Collected data ▸

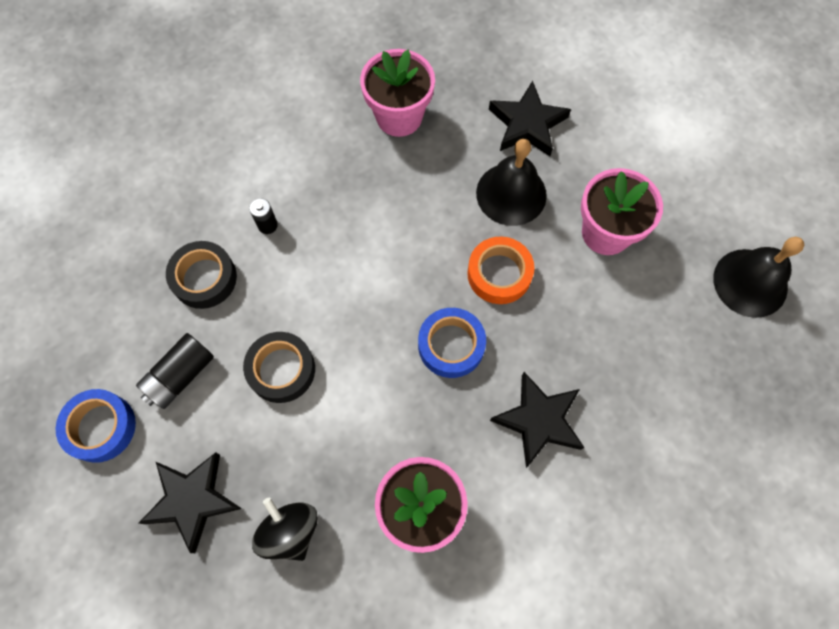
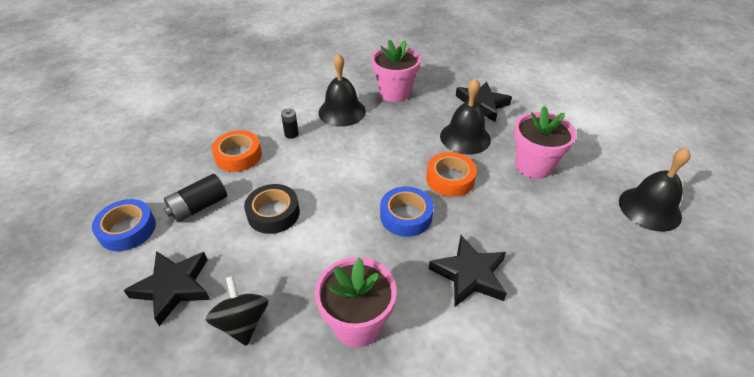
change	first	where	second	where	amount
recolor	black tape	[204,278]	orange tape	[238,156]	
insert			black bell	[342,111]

Exercise brief ▸
Please give the number of lines in the data above that contain the word "black", with nothing else.

Written response ▸
2